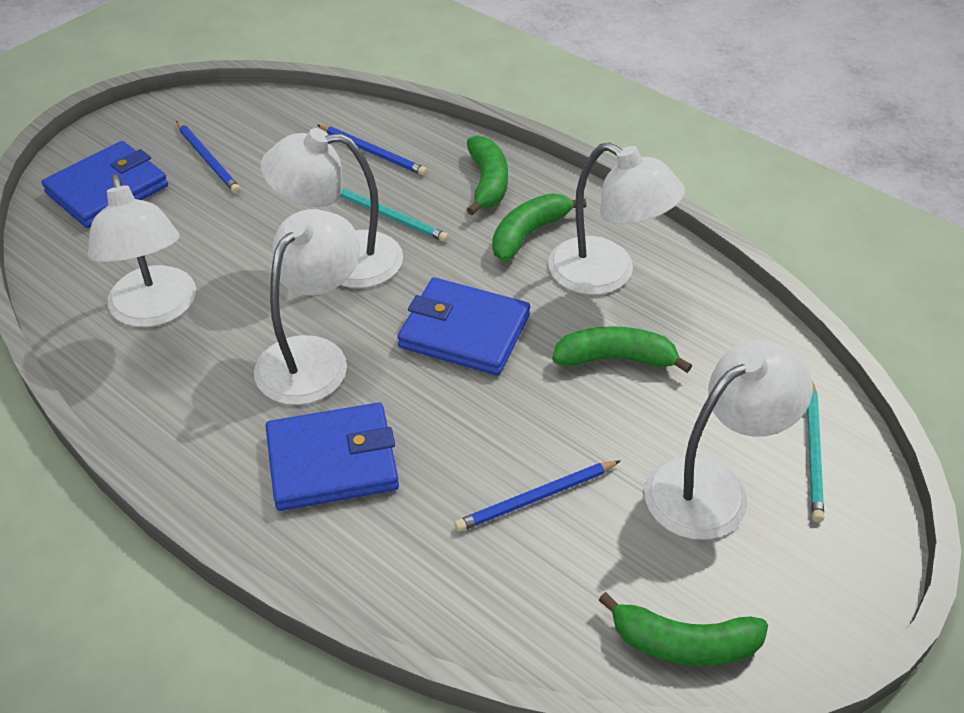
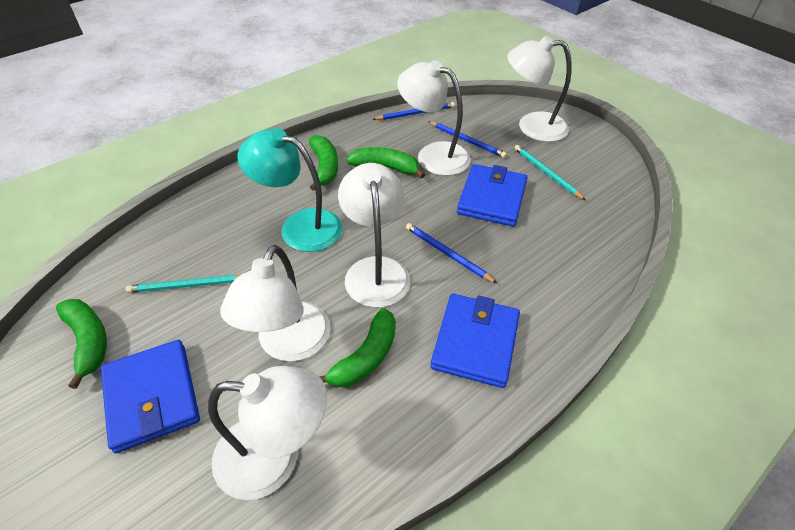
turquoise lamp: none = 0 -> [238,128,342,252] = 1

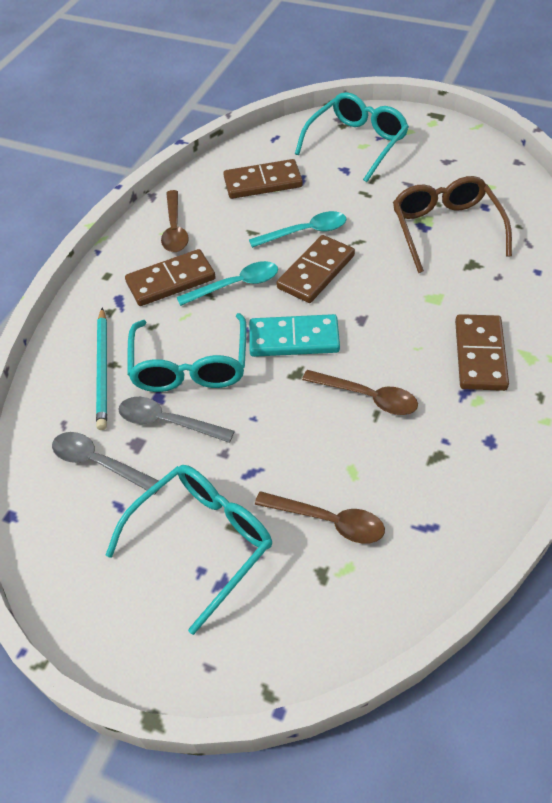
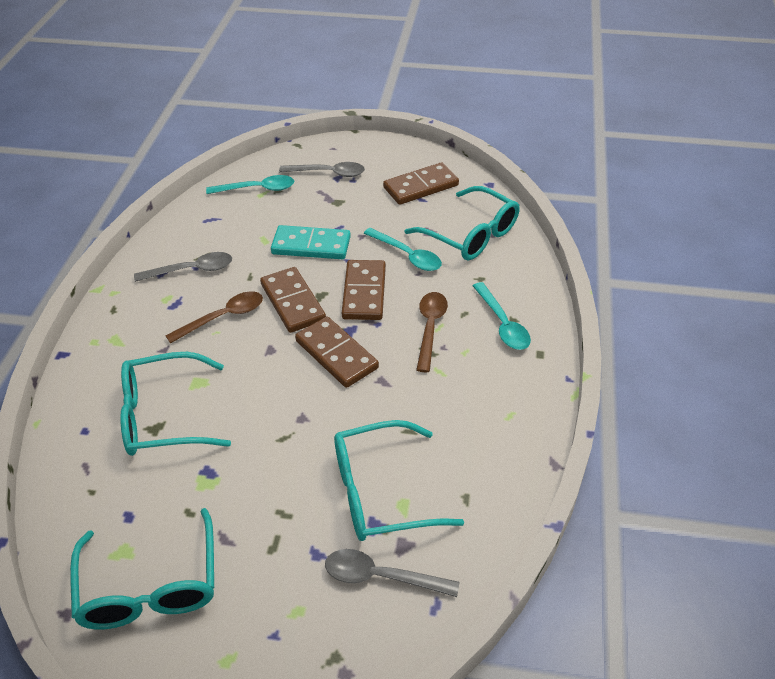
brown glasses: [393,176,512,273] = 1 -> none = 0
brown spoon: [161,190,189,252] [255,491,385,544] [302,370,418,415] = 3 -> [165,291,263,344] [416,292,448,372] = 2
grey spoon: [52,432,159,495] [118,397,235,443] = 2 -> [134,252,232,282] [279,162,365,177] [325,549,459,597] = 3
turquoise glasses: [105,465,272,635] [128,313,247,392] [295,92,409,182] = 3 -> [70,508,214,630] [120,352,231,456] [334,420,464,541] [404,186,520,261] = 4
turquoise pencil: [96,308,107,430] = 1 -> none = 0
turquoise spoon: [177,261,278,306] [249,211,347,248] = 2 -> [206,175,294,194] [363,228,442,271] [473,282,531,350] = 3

========

### Exercise description
The expected output is every line of the records in which the string "brown" appears.

### Reply to the exercise
brown glasses: [393,176,512,273] = 1 -> none = 0
brown spoon: [161,190,189,252] [255,491,385,544] [302,370,418,415] = 3 -> [165,291,263,344] [416,292,448,372] = 2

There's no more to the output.